→ **THE INPUT**
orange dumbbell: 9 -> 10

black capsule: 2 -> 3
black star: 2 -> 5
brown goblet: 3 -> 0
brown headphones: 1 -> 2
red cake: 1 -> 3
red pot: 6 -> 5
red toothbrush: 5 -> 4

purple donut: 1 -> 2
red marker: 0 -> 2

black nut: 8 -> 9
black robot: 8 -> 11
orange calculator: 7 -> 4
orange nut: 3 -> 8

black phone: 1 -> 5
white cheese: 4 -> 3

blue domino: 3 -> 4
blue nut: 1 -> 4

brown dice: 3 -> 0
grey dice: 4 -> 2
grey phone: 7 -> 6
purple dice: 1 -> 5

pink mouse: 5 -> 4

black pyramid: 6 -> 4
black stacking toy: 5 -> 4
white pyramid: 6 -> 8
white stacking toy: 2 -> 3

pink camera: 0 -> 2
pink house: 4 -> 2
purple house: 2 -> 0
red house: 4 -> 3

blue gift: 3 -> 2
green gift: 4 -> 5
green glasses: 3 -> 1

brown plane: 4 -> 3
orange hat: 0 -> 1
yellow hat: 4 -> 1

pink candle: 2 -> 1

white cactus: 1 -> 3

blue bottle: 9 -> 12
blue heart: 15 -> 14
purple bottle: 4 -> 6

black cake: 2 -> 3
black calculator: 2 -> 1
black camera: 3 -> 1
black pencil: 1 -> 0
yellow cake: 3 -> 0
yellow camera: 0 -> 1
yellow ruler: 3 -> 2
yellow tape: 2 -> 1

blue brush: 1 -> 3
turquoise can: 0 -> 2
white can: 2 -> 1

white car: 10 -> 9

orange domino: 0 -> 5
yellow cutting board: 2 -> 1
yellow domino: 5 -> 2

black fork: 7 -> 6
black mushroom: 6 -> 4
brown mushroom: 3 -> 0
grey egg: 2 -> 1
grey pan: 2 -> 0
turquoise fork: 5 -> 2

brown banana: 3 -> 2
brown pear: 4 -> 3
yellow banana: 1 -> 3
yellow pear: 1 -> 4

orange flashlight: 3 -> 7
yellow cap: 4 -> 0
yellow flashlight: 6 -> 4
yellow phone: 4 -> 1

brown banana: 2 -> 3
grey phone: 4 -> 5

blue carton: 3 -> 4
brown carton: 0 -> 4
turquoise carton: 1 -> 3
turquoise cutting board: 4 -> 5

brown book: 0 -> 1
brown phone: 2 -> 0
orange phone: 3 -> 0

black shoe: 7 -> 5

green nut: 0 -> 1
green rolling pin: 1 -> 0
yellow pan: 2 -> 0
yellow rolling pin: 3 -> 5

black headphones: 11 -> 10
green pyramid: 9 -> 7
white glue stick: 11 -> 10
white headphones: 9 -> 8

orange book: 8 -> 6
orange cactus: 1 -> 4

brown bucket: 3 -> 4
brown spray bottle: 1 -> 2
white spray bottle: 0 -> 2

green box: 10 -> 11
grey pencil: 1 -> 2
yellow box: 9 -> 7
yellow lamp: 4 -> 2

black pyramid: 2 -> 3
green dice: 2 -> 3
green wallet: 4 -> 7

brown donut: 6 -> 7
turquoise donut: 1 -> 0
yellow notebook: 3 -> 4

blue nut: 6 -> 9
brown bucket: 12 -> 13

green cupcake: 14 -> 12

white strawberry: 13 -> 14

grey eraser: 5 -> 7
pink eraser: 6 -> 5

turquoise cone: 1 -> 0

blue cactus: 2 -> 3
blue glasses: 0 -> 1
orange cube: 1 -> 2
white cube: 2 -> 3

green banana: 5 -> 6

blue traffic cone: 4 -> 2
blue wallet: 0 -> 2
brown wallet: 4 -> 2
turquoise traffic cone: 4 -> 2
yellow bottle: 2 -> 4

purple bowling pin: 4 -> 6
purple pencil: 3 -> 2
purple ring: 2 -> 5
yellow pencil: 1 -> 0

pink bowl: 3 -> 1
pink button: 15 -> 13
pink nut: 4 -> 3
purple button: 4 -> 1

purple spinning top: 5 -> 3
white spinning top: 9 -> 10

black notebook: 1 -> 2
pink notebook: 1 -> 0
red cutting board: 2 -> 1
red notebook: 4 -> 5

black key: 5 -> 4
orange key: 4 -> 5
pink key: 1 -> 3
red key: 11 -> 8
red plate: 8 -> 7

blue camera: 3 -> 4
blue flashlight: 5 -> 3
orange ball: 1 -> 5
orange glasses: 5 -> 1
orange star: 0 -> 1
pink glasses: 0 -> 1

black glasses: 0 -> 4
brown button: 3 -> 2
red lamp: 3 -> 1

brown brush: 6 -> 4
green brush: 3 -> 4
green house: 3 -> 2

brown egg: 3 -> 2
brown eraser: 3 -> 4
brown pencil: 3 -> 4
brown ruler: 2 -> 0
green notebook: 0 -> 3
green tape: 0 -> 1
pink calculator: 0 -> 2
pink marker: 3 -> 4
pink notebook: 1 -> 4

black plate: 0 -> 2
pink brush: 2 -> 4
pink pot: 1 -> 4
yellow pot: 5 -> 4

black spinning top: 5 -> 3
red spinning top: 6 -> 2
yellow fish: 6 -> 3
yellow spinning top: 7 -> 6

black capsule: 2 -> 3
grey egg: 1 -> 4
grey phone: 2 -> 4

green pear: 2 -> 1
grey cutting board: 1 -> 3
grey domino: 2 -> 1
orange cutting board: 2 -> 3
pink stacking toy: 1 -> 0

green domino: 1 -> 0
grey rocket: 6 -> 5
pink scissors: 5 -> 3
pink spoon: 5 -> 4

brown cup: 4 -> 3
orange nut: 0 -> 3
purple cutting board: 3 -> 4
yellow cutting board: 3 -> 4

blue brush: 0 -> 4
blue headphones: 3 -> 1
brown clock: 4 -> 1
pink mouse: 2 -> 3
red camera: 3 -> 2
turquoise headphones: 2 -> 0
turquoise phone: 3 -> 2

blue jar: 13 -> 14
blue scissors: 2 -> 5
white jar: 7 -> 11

→ **WHAT TO WORK ON**
The records above should be given again in full, exactly as written.

→ **RESULT FOR THIS EXERCISE**
orange dumbbell: 9 -> 10

black capsule: 2 -> 3
black star: 2 -> 5
brown goblet: 3 -> 0
brown headphones: 1 -> 2
red cake: 1 -> 3
red pot: 6 -> 5
red toothbrush: 5 -> 4

purple donut: 1 -> 2
red marker: 0 -> 2

black nut: 8 -> 9
black robot: 8 -> 11
orange calculator: 7 -> 4
orange nut: 3 -> 8

black phone: 1 -> 5
white cheese: 4 -> 3

blue domino: 3 -> 4
blue nut: 1 -> 4

brown dice: 3 -> 0
grey dice: 4 -> 2
grey phone: 7 -> 6
purple dice: 1 -> 5

pink mouse: 5 -> 4

black pyramid: 6 -> 4
black stacking toy: 5 -> 4
white pyramid: 6 -> 8
white stacking toy: 2 -> 3

pink camera: 0 -> 2
pink house: 4 -> 2
purple house: 2 -> 0
red house: 4 -> 3

blue gift: 3 -> 2
green gift: 4 -> 5
green glasses: 3 -> 1

brown plane: 4 -> 3
orange hat: 0 -> 1
yellow hat: 4 -> 1

pink candle: 2 -> 1

white cactus: 1 -> 3

blue bottle: 9 -> 12
blue heart: 15 -> 14
purple bottle: 4 -> 6

black cake: 2 -> 3
black calculator: 2 -> 1
black camera: 3 -> 1
black pencil: 1 -> 0
yellow cake: 3 -> 0
yellow camera: 0 -> 1
yellow ruler: 3 -> 2
yellow tape: 2 -> 1

blue brush: 1 -> 3
turquoise can: 0 -> 2
white can: 2 -> 1

white car: 10 -> 9

orange domino: 0 -> 5
yellow cutting board: 2 -> 1
yellow domino: 5 -> 2

black fork: 7 -> 6
black mushroom: 6 -> 4
brown mushroom: 3 -> 0
grey egg: 2 -> 1
grey pan: 2 -> 0
turquoise fork: 5 -> 2

brown banana: 3 -> 2
brown pear: 4 -> 3
yellow banana: 1 -> 3
yellow pear: 1 -> 4

orange flashlight: 3 -> 7
yellow cap: 4 -> 0
yellow flashlight: 6 -> 4
yellow phone: 4 -> 1

brown banana: 2 -> 3
grey phone: 4 -> 5

blue carton: 3 -> 4
brown carton: 0 -> 4
turquoise carton: 1 -> 3
turquoise cutting board: 4 -> 5

brown book: 0 -> 1
brown phone: 2 -> 0
orange phone: 3 -> 0

black shoe: 7 -> 5

green nut: 0 -> 1
green rolling pin: 1 -> 0
yellow pan: 2 -> 0
yellow rolling pin: 3 -> 5

black headphones: 11 -> 10
green pyramid: 9 -> 7
white glue stick: 11 -> 10
white headphones: 9 -> 8

orange book: 8 -> 6
orange cactus: 1 -> 4

brown bucket: 3 -> 4
brown spray bottle: 1 -> 2
white spray bottle: 0 -> 2

green box: 10 -> 11
grey pencil: 1 -> 2
yellow box: 9 -> 7
yellow lamp: 4 -> 2

black pyramid: 2 -> 3
green dice: 2 -> 3
green wallet: 4 -> 7

brown donut: 6 -> 7
turquoise donut: 1 -> 0
yellow notebook: 3 -> 4

blue nut: 6 -> 9
brown bucket: 12 -> 13

green cupcake: 14 -> 12

white strawberry: 13 -> 14

grey eraser: 5 -> 7
pink eraser: 6 -> 5

turquoise cone: 1 -> 0

blue cactus: 2 -> 3
blue glasses: 0 -> 1
orange cube: 1 -> 2
white cube: 2 -> 3

green banana: 5 -> 6

blue traffic cone: 4 -> 2
blue wallet: 0 -> 2
brown wallet: 4 -> 2
turquoise traffic cone: 4 -> 2
yellow bottle: 2 -> 4

purple bowling pin: 4 -> 6
purple pencil: 3 -> 2
purple ring: 2 -> 5
yellow pencil: 1 -> 0

pink bowl: 3 -> 1
pink button: 15 -> 13
pink nut: 4 -> 3
purple button: 4 -> 1

purple spinning top: 5 -> 3
white spinning top: 9 -> 10

black notebook: 1 -> 2
pink notebook: 1 -> 0
red cutting board: 2 -> 1
red notebook: 4 -> 5

black key: 5 -> 4
orange key: 4 -> 5
pink key: 1 -> 3
red key: 11 -> 8
red plate: 8 -> 7

blue camera: 3 -> 4
blue flashlight: 5 -> 3
orange ball: 1 -> 5
orange glasses: 5 -> 1
orange star: 0 -> 1
pink glasses: 0 -> 1

black glasses: 0 -> 4
brown button: 3 -> 2
red lamp: 3 -> 1

brown brush: 6 -> 4
green brush: 3 -> 4
green house: 3 -> 2

brown egg: 3 -> 2
brown eraser: 3 -> 4
brown pencil: 3 -> 4
brown ruler: 2 -> 0
green notebook: 0 -> 3
green tape: 0 -> 1
pink calculator: 0 -> 2
pink marker: 3 -> 4
pink notebook: 1 -> 4

black plate: 0 -> 2
pink brush: 2 -> 4
pink pot: 1 -> 4
yellow pot: 5 -> 4

black spinning top: 5 -> 3
red spinning top: 6 -> 2
yellow fish: 6 -> 3
yellow spinning top: 7 -> 6

black capsule: 2 -> 3
grey egg: 1 -> 4
grey phone: 2 -> 4

green pear: 2 -> 1
grey cutting board: 1 -> 3
grey domino: 2 -> 1
orange cutting board: 2 -> 3
pink stacking toy: 1 -> 0

green domino: 1 -> 0
grey rocket: 6 -> 5
pink scissors: 5 -> 3
pink spoon: 5 -> 4

brown cup: 4 -> 3
orange nut: 0 -> 3
purple cutting board: 3 -> 4
yellow cutting board: 3 -> 4

blue brush: 0 -> 4
blue headphones: 3 -> 1
brown clock: 4 -> 1
pink mouse: 2 -> 3
red camera: 3 -> 2
turquoise headphones: 2 -> 0
turquoise phone: 3 -> 2

blue jar: 13 -> 14
blue scissors: 2 -> 5
white jar: 7 -> 11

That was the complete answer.